** WORK ORDER **
Start at the line in the entries below that contains "(390, 343) = (433, 332): pink", stop at the line that contains "(517, 206) = (409, 122): brown", and output exactly the lines in that span, both ends included.

RECORDS FOR PROCESSING below:

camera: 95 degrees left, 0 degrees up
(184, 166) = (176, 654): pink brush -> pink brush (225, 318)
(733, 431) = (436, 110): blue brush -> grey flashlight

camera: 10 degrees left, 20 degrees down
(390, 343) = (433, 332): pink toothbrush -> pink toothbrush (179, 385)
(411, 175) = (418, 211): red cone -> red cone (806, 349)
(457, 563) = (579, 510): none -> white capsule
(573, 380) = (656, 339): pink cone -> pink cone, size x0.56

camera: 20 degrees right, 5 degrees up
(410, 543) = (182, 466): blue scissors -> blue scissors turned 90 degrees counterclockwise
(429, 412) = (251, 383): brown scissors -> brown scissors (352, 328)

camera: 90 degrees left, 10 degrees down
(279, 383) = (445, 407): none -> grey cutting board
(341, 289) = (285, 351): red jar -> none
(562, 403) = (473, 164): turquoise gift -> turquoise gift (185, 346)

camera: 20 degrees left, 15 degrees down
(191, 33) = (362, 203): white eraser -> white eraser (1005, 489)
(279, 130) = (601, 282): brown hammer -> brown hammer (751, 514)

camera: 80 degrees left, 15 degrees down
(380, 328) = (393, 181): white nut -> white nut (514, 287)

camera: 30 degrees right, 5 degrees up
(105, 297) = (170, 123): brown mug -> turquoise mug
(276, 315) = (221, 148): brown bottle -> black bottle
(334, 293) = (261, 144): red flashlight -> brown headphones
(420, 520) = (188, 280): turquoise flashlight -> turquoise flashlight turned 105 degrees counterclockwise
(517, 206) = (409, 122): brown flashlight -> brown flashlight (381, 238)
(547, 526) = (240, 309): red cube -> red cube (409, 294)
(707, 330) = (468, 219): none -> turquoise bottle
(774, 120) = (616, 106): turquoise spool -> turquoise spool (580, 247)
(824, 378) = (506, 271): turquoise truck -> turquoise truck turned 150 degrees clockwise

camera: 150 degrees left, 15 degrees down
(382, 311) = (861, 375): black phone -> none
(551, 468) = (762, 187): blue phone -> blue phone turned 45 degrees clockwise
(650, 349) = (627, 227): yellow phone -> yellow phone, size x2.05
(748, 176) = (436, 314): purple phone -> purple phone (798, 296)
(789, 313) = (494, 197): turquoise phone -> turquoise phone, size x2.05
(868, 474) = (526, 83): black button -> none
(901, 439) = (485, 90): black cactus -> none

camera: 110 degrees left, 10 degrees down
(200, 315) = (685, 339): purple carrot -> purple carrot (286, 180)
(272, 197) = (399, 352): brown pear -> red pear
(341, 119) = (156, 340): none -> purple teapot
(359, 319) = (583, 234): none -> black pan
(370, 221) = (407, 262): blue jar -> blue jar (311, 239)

End of RECORDS FOR PROCESSING.

** SOLUTION **
(390, 343) = (433, 332): pink toothbrush -> pink toothbrush (179, 385)
(411, 175) = (418, 211): red cone -> red cone (806, 349)
(457, 563) = (579, 510): none -> white capsule
(573, 380) = (656, 339): pink cone -> pink cone, size x0.56

camera: 20 degrees right, 5 degrees up
(410, 543) = (182, 466): blue scissors -> blue scissors turned 90 degrees counterclockwise
(429, 412) = (251, 383): brown scissors -> brown scissors (352, 328)

camera: 90 degrees left, 10 degrees down
(279, 383) = (445, 407): none -> grey cutting board
(341, 289) = (285, 351): red jar -> none
(562, 403) = (473, 164): turquoise gift -> turquoise gift (185, 346)

camera: 20 degrees left, 15 degrees down
(191, 33) = (362, 203): white eraser -> white eraser (1005, 489)
(279, 130) = (601, 282): brown hammer -> brown hammer (751, 514)

camera: 80 degrees left, 15 degrees down
(380, 328) = (393, 181): white nut -> white nut (514, 287)

camera: 30 degrees right, 5 degrees up
(105, 297) = (170, 123): brown mug -> turquoise mug
(276, 315) = (221, 148): brown bottle -> black bottle
(334, 293) = (261, 144): red flashlight -> brown headphones
(420, 520) = (188, 280): turquoise flashlight -> turquoise flashlight turned 105 degrees counterclockwise
(517, 206) = (409, 122): brown flashlight -> brown flashlight (381, 238)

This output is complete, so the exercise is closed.